<<<<

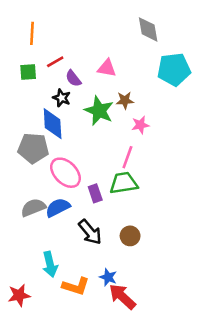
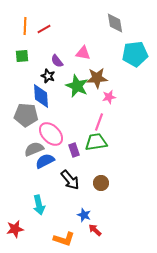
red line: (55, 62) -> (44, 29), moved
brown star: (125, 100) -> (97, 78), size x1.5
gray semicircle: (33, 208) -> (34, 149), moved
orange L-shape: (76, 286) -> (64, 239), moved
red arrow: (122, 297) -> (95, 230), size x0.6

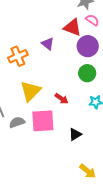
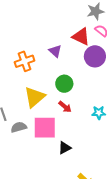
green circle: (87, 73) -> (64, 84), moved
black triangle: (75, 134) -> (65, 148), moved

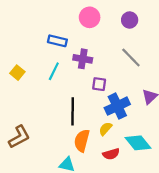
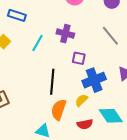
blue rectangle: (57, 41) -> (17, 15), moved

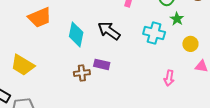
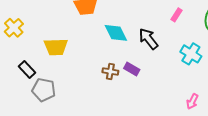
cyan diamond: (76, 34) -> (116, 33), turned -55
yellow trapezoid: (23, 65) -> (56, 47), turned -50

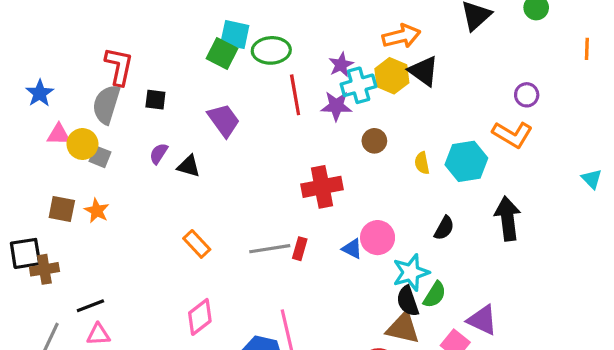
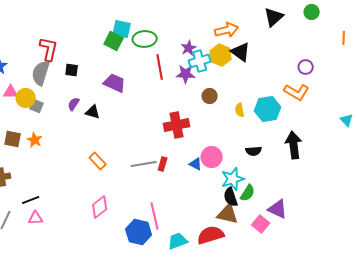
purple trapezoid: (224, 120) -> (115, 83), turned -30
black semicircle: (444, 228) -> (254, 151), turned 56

>>>>
<<<<

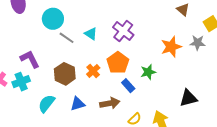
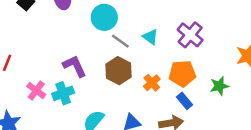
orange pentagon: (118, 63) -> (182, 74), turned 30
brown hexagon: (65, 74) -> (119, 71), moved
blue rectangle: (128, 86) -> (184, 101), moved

>>>>

### What is required
From the material above, reproduce only what runs from the line holding "black triangle: (75, 134) -> (65, 148), moved" down to the line holding "black semicircle: (444, 228)", both included, pictures excluded.

### Solution for this problem
black triangle: (75, 134) -> (65, 148), moved

blue rectangle: (57, 41) -> (17, 15), moved

cyan diamond: (76, 34) -> (116, 33), turned -55
yellow trapezoid: (23, 65) -> (56, 47), turned -50

purple trapezoid: (224, 120) -> (115, 83), turned -30
black semicircle: (444, 228) -> (254, 151), turned 56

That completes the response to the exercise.